→ **About this task**
Only lines containing "none" are wanted from the data below. Copy those lines.

→ **The records**

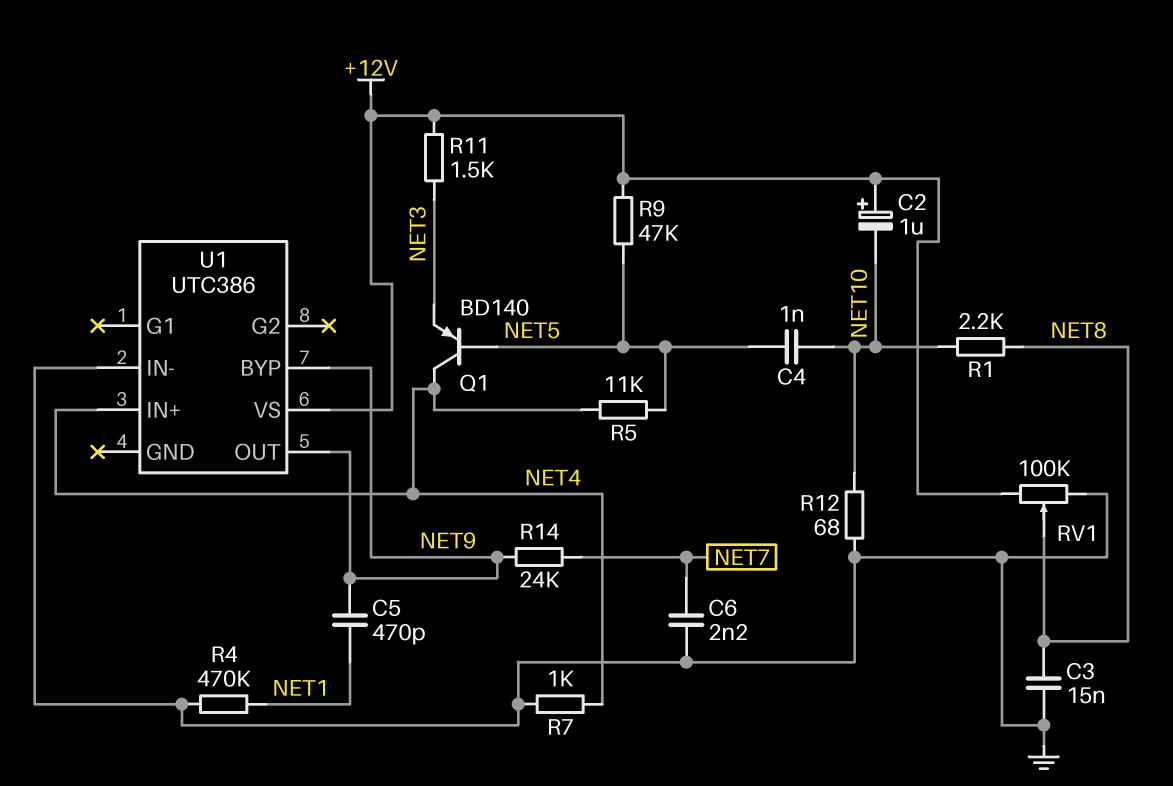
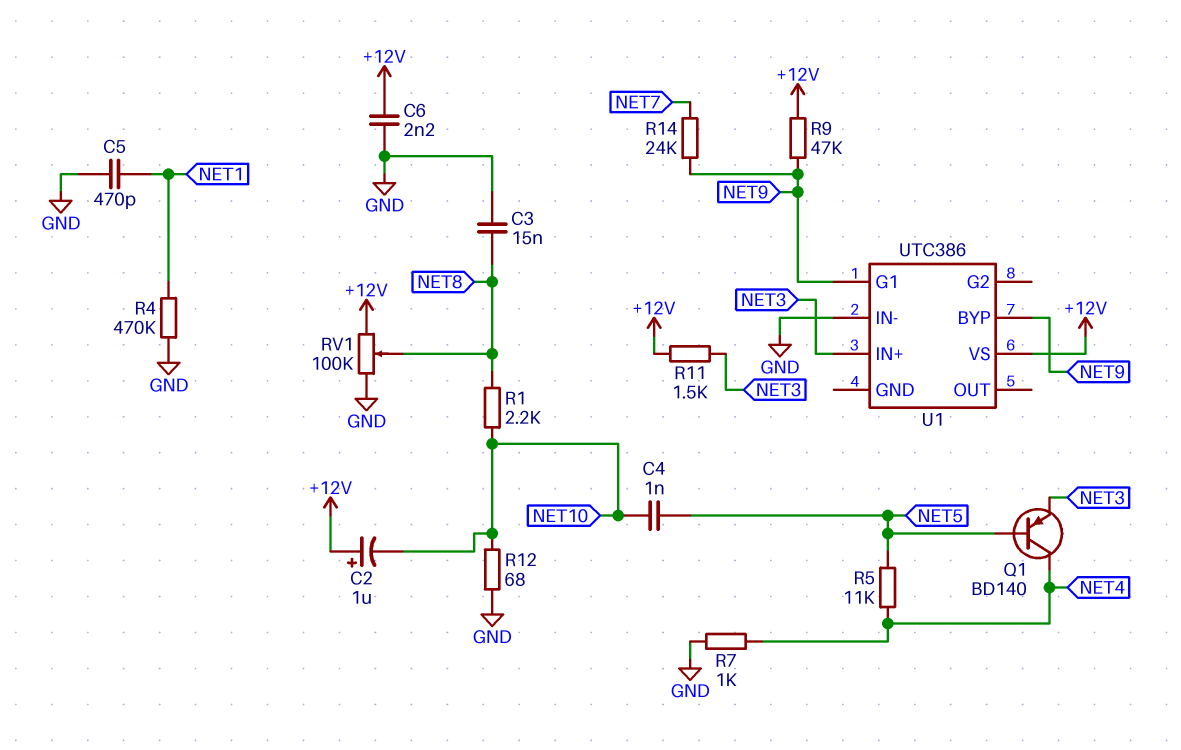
C5: 470pF (NET1, NET9) -> 470pF (GND, NET1)
C6: 2.2nF (GND, NET7) -> 2.2nF (+12V, GND)
R9: 47k (+12V, NET5) -> 47k (+12V, NET9)
U1 pin G1: none -> NET9
U1 pin IN+: NET4 -> NET3
U1 pin OUT: NET9 -> none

→ **Answer below**
U1 pin G1: none -> NET9
U1 pin OUT: NET9 -> none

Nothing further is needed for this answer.